Copy task, pictures excluded: set down exactly the lines from the one containing "red arrow: (237, 80) -> (256, 86), size x0.7" to the end of the data below.

:::

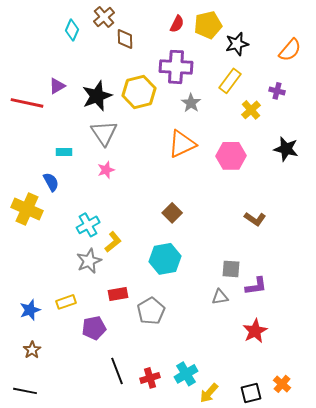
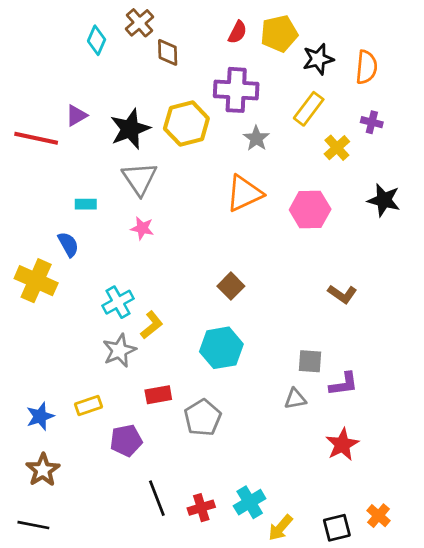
orange semicircle: (290, 50) -> (366, 67), moved, turned -35
pink star: (106, 170) -> (142, 228), turned 30
brown star: (32, 350) -> (43, 470), size x1.4

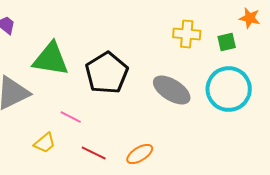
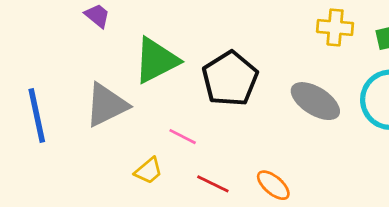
green triangle: (51, 59) -> (156, 60), turned -36
orange ellipse: (140, 154) -> (273, 185), turned 72

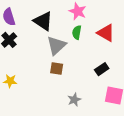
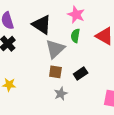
black rectangle: (102, 69) -> (81, 73), moved
gray star: (74, 100) -> (61, 94), moved

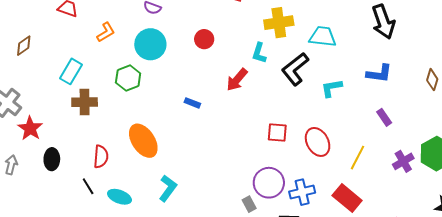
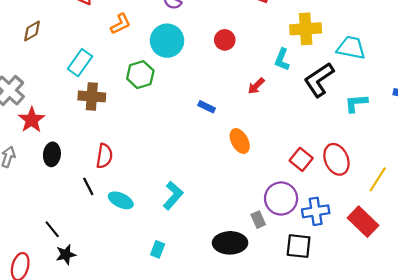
red arrow: (237, 80) -> (256, 86), size x0.7
red square: (277, 132) -> (301, 159), moved, turned 30
orange ellipse: (143, 141) -> (240, 141), moved, size x0.7

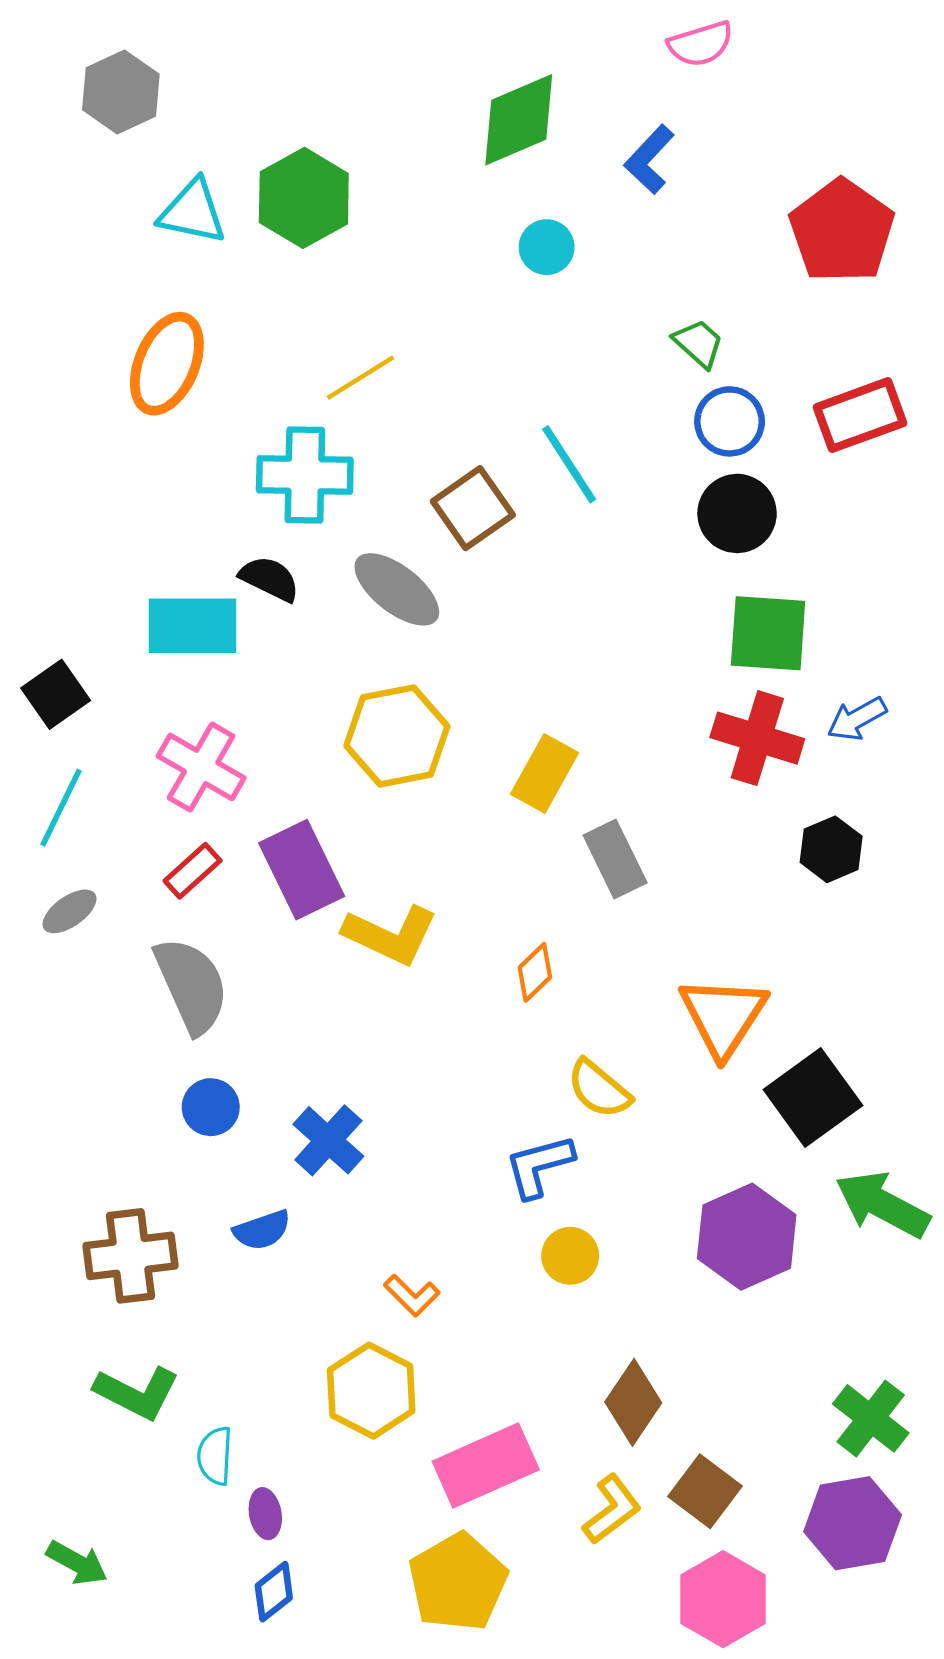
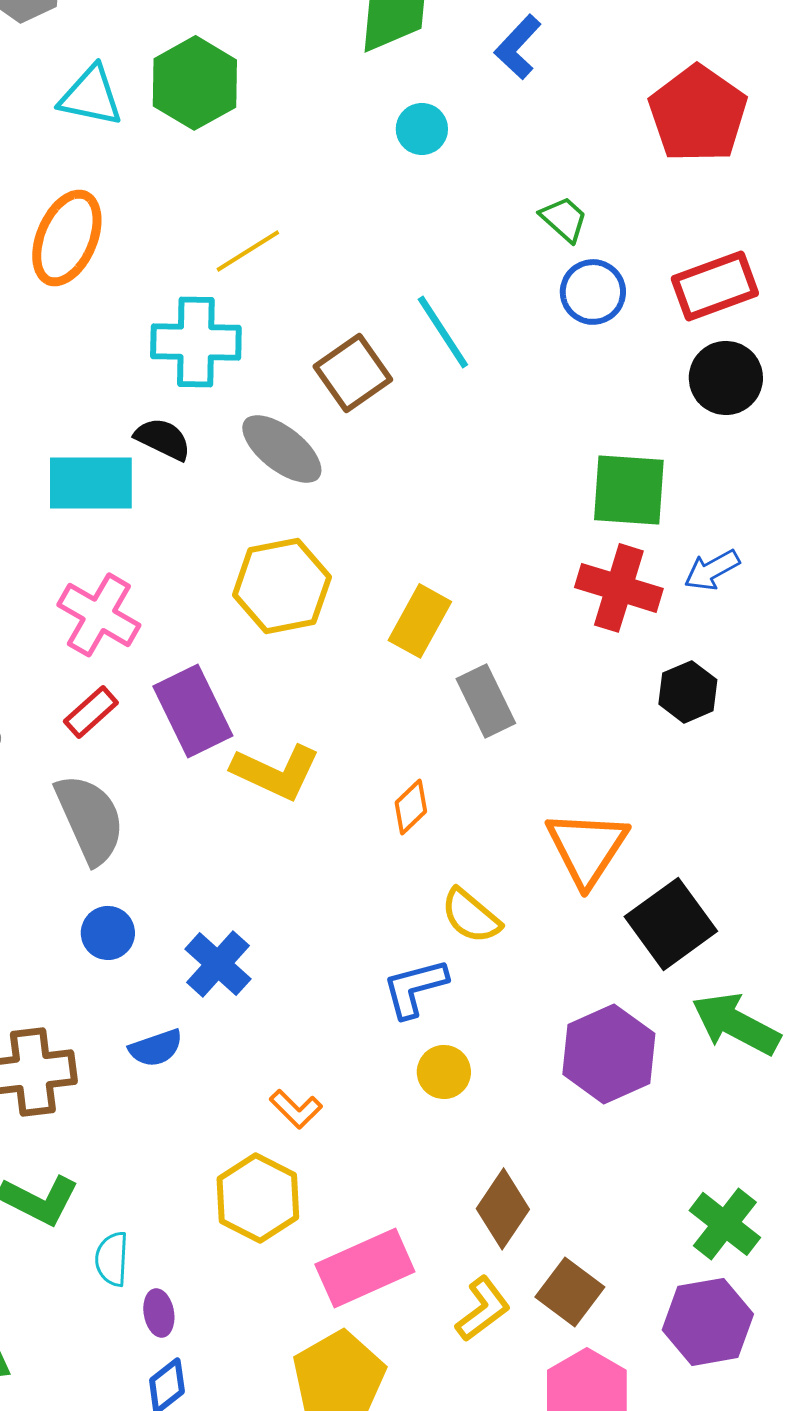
black circle: (737, 513) -> (726, 378), moved

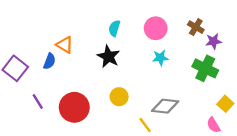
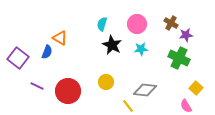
black star: (108, 57) -> (112, 45), moved
purple line: (38, 101) -> (37, 86), turned -32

:::

**EXERCISE RESULT**
red arrow: (237, 80) -> (256, 86), size x0.7
red square: (277, 132) -> (301, 159), moved, turned 30
orange ellipse: (143, 141) -> (240, 141), moved, size x0.7

black circle: (737, 513) -> (726, 378), moved

black star: (108, 57) -> (112, 45), moved
purple line: (38, 101) -> (37, 86), turned -32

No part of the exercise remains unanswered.